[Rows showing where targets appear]
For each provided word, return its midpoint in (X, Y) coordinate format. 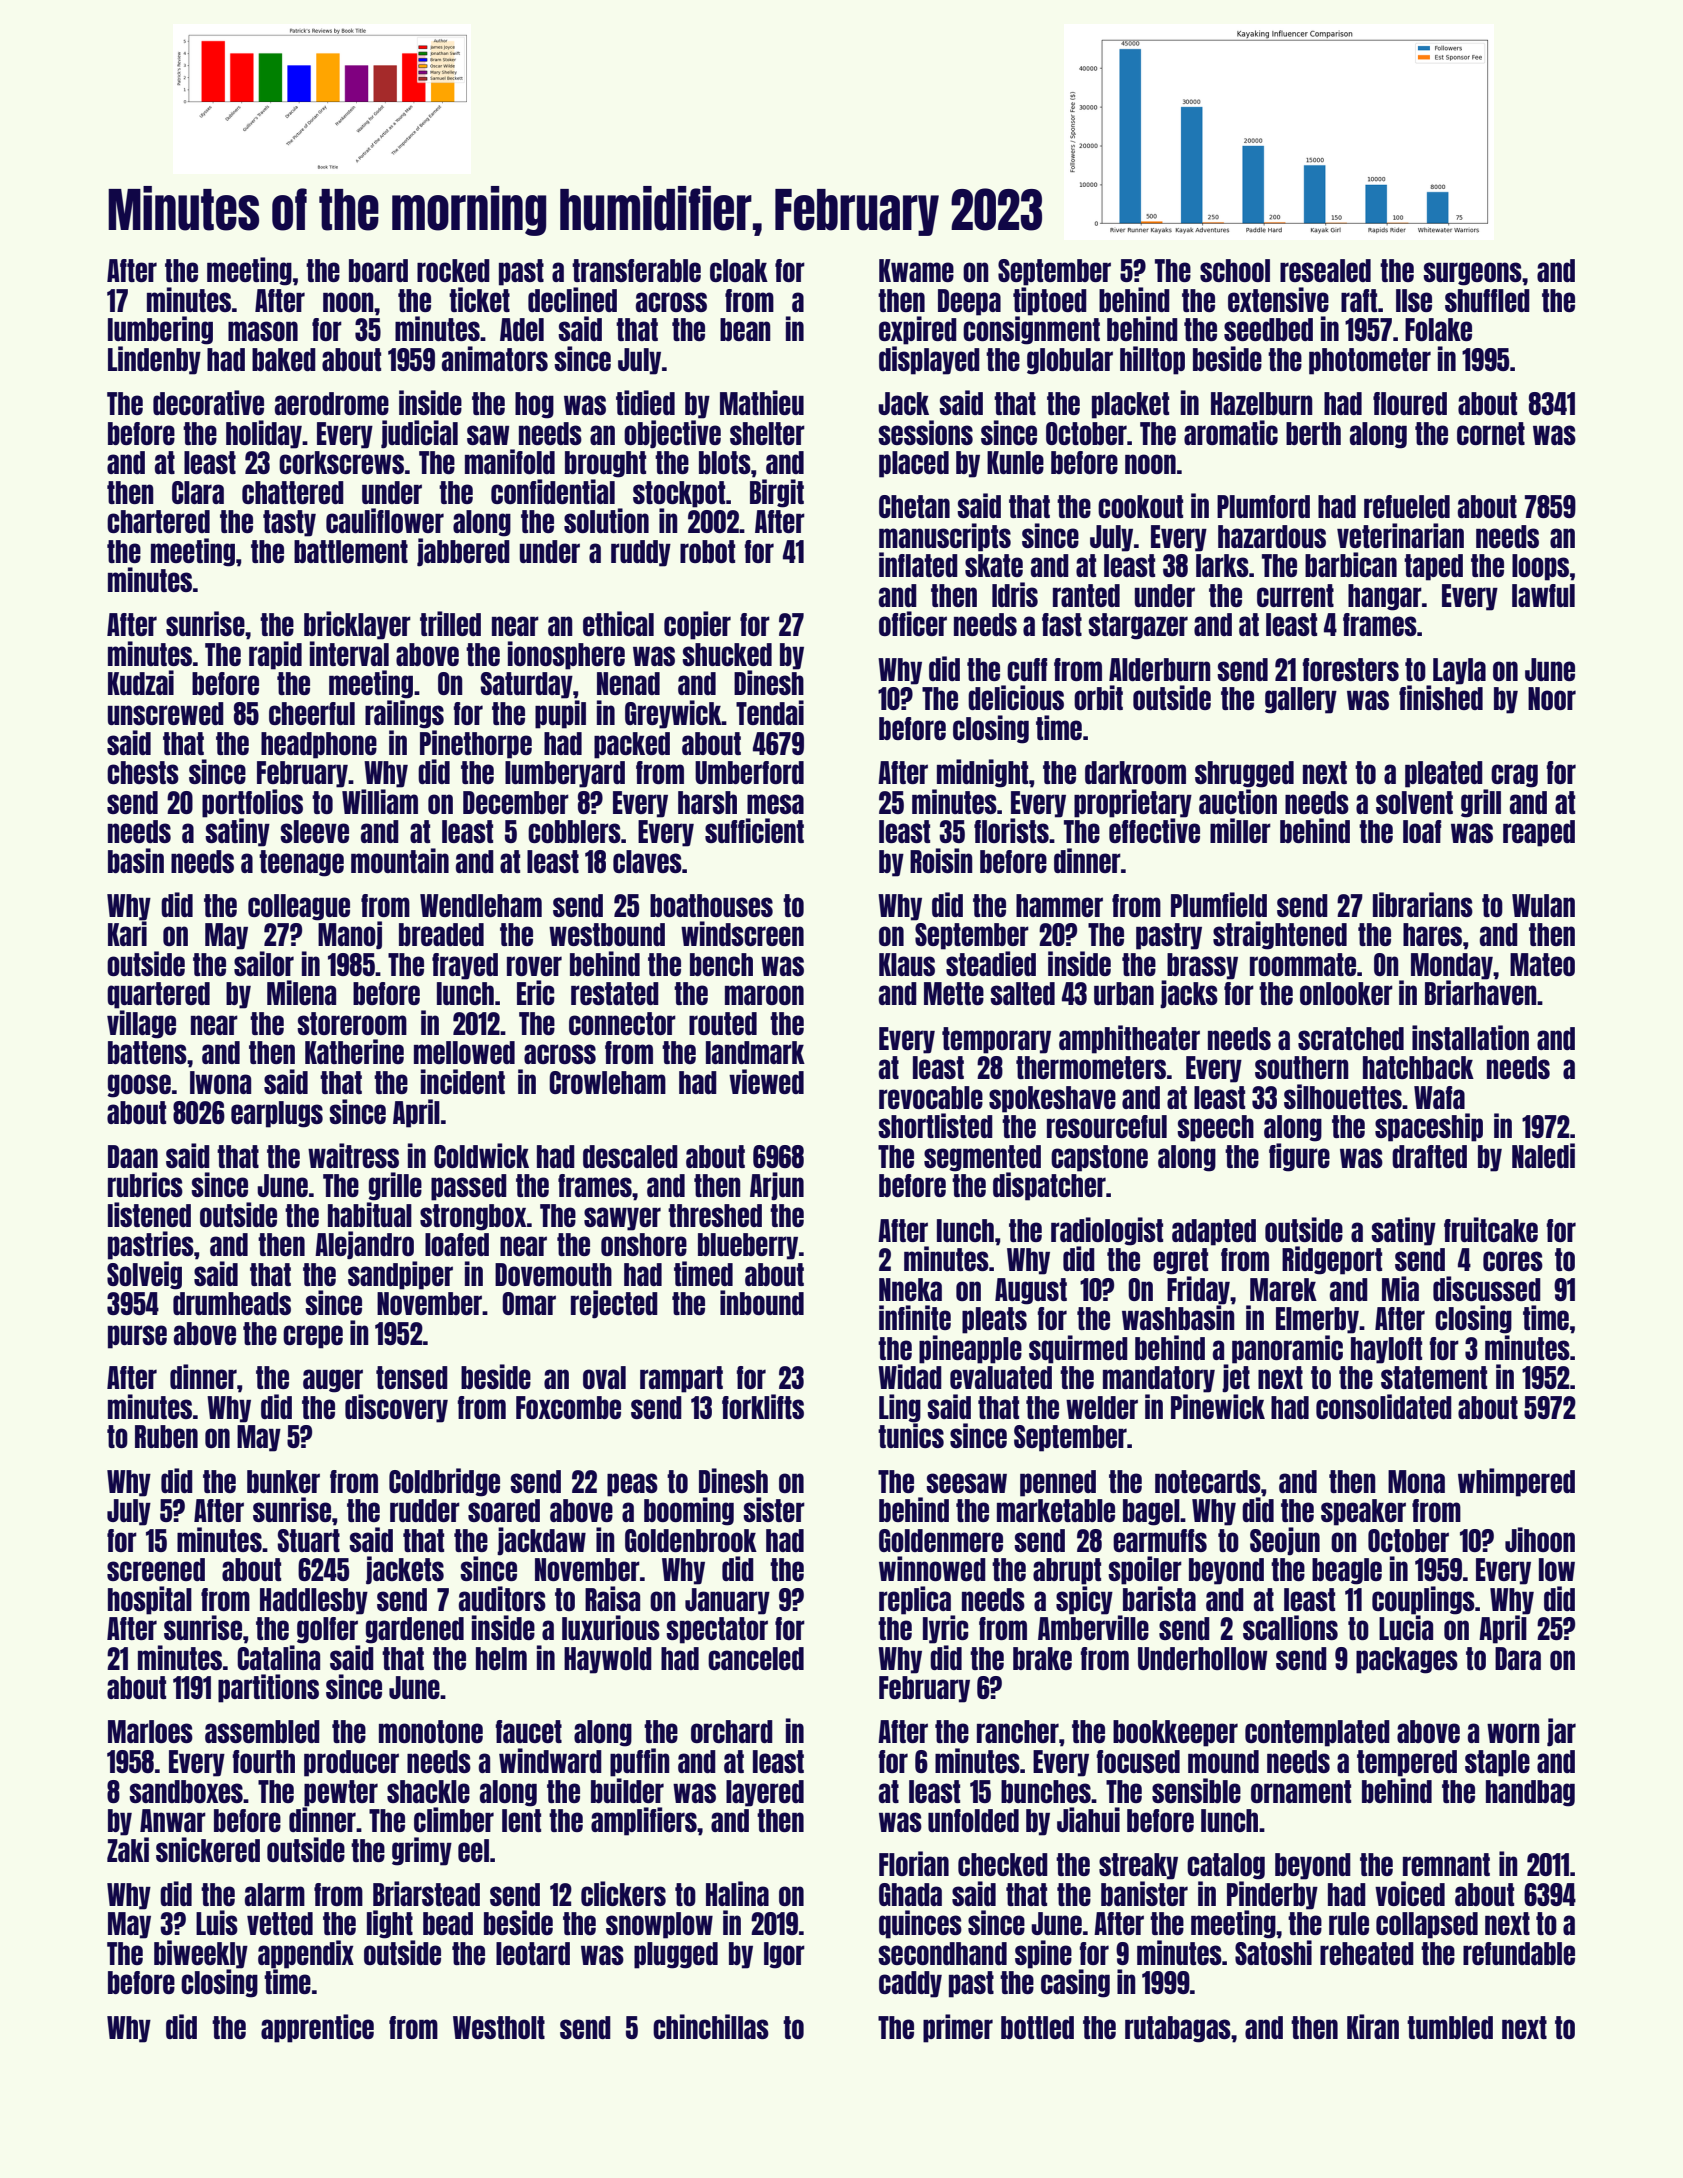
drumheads (232, 1303)
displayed (929, 360)
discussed (1487, 1288)
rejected (614, 1304)
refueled (1407, 506)
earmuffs (1160, 1540)
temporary (996, 1040)
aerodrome (332, 403)
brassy (1202, 966)
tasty (289, 523)
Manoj (350, 935)
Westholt (499, 2027)
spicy (1084, 1600)
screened (156, 1569)
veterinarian (1400, 535)
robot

* [Given problem]
Reproduce the listing above with "midpoint" swapped for "center point" and everything else left unchanged. Omit the pictures.

* [Written reply]
For each provided word, return its center point in (X, Y) coordinate format. 
drumheads (232, 1303)
displayed (929, 360)
discussed (1487, 1288)
rejected (614, 1304)
refueled (1407, 506)
earmuffs (1160, 1540)
temporary (996, 1040)
aerodrome (332, 403)
brassy (1202, 966)
tasty (289, 523)
Manoj (350, 935)
Westholt (499, 2027)
spicy (1084, 1600)
screened (156, 1569)
veterinarian (1400, 535)
robot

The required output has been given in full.